## Information supplied
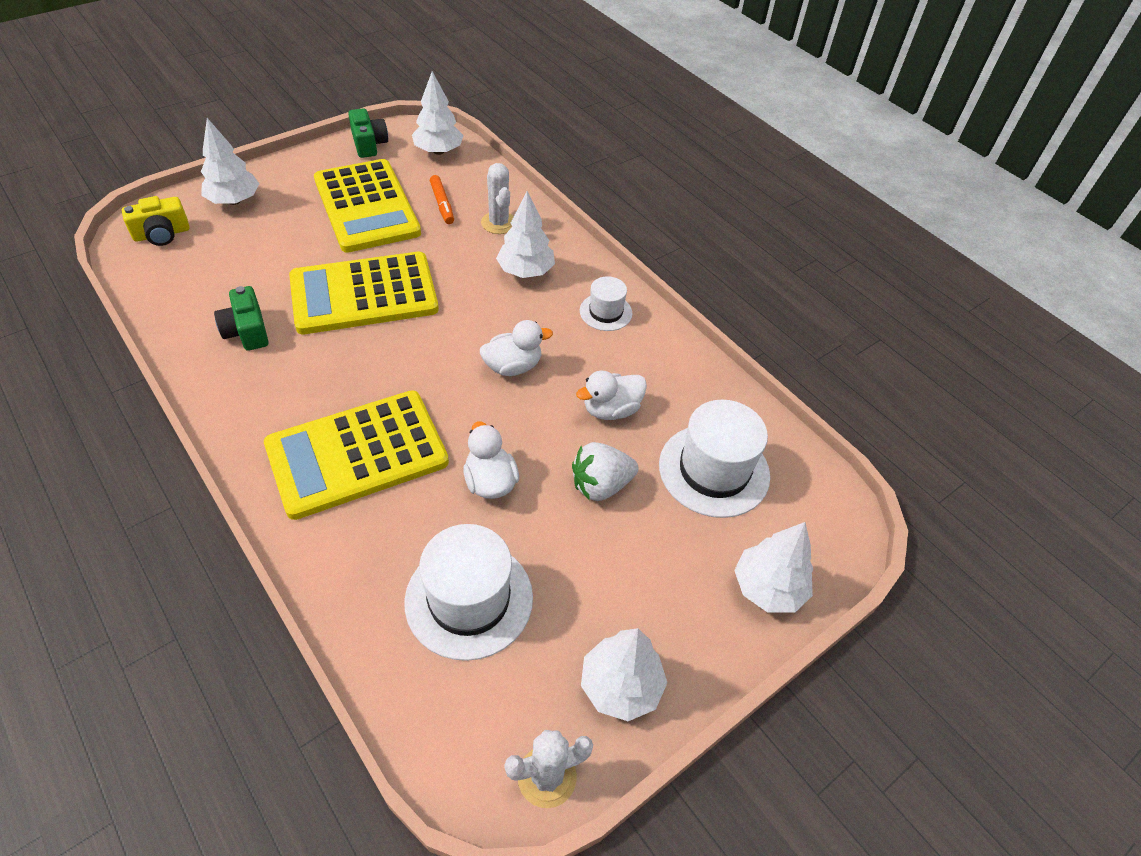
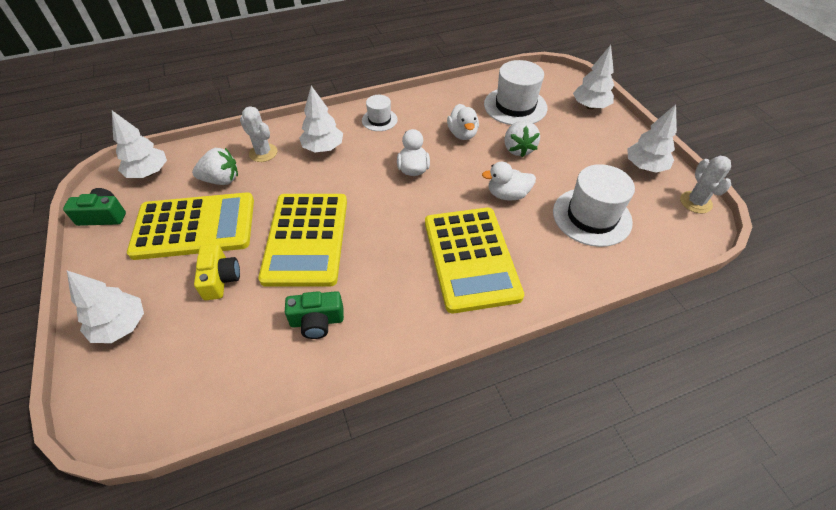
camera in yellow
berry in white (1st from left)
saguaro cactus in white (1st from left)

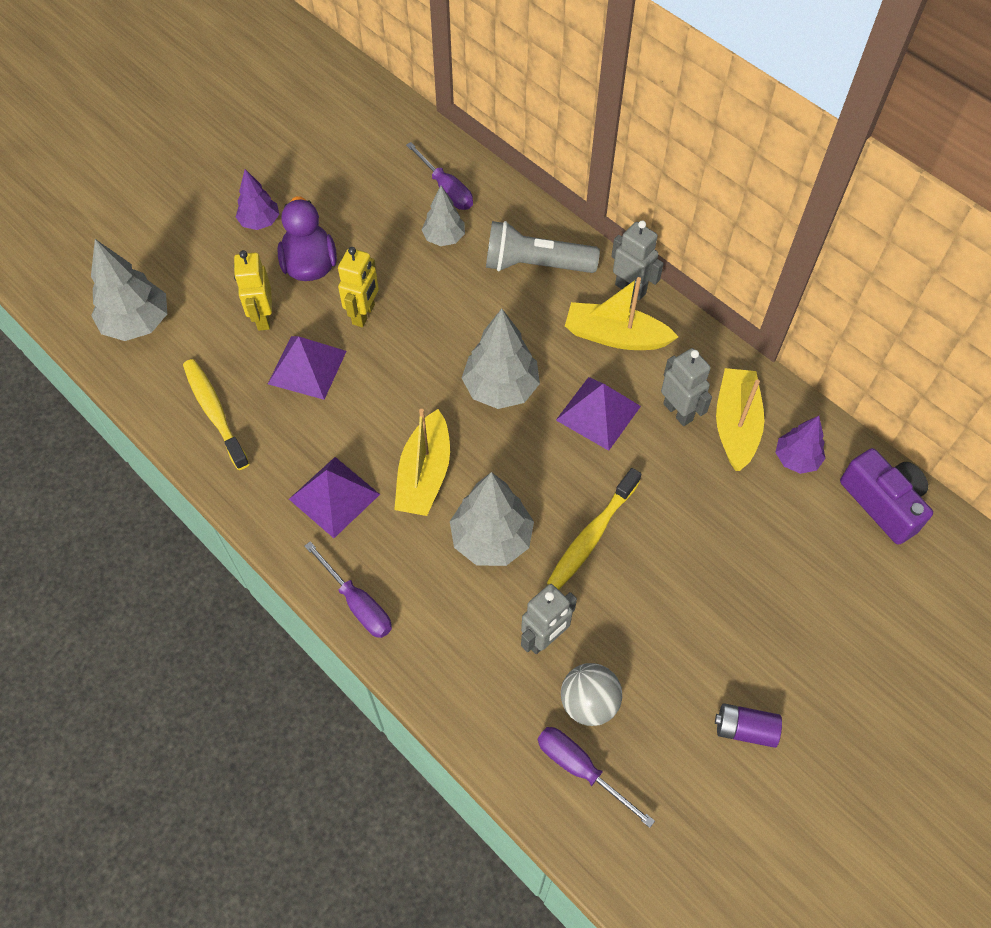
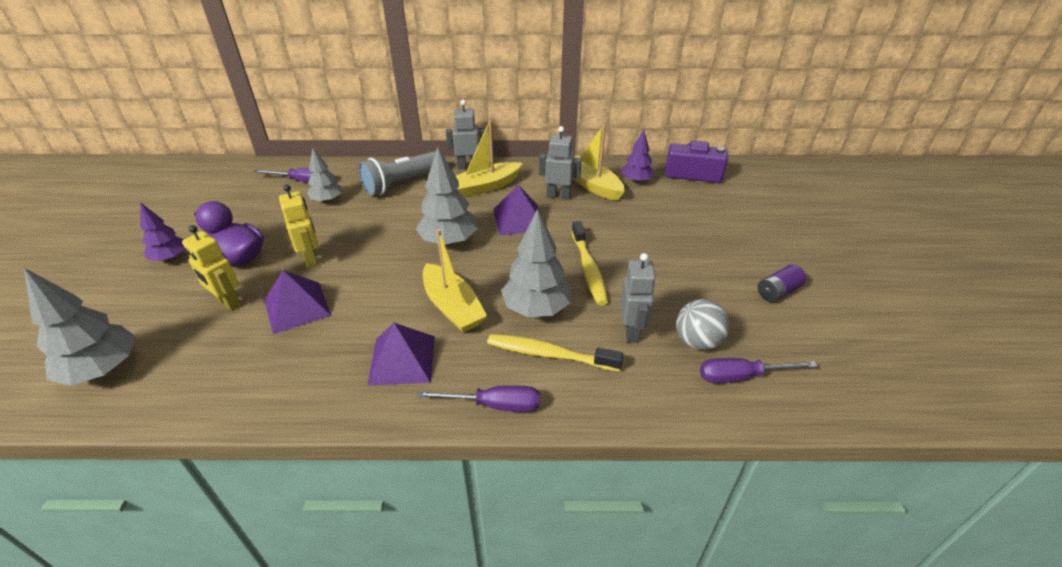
dental brush in yellow (1st from left)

## Task
When you retype the data above, match every line exactly and leave the pictures behind.

## Output for this exercise
camera in yellow
berry in white (1st from left)
saguaro cactus in white (1st from left)

dental brush in yellow (1st from left)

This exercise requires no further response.